Task to carry out:
Only the lines from the one containing "tan brick C11:C12" to the end of the records belong in the output; print them exactly.

+++++

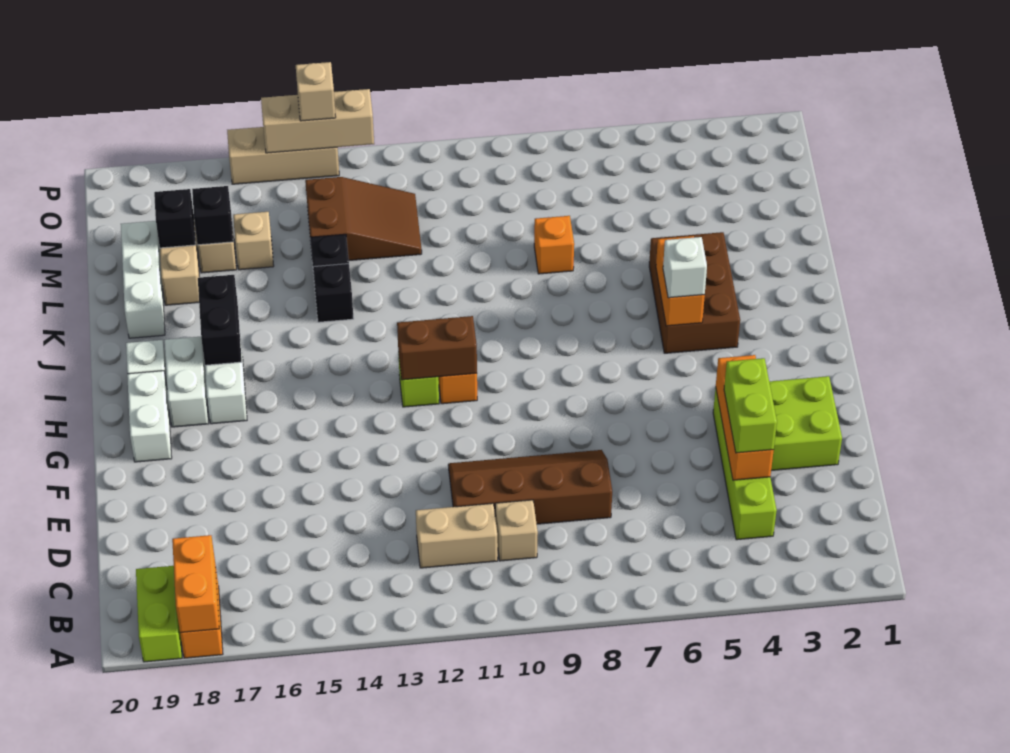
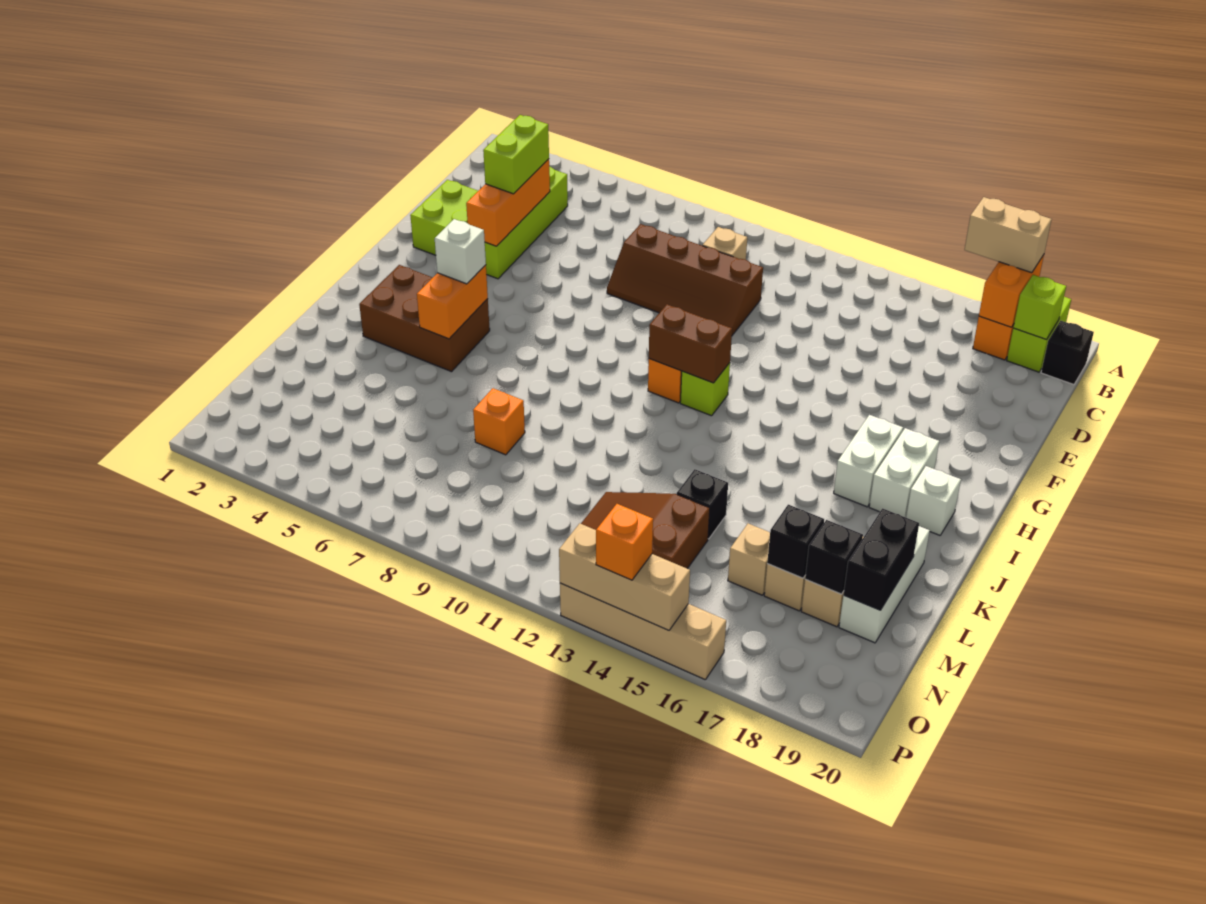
none -> lime brick B19 level 2
tan brick C11:C12 level 1 -> tan brick A17:A18 level 3
white brick G19:H19 level 1 -> none
brown brick I4:K5 level 1 -> brown brick I3:J5 level 1
black brick I17:J17 level 2 -> black brick L19:M19 level 2
black brick K14 level 1 -> black brick B20 level 1
tan brick P14:P16 level 1 -> tan brick P13:P16 level 1
tan brick P14 level 3 -> orange brick P14 level 3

+++++

Response area:
tan brick C11:C12 level 1 -> tan brick A17:A18 level 3
white brick G19:H19 level 1 -> none
brown brick I4:K5 level 1 -> brown brick I3:J5 level 1
black brick I17:J17 level 2 -> black brick L19:M19 level 2
black brick K14 level 1 -> black brick B20 level 1
tan brick P14:P16 level 1 -> tan brick P13:P16 level 1
tan brick P14 level 3 -> orange brick P14 level 3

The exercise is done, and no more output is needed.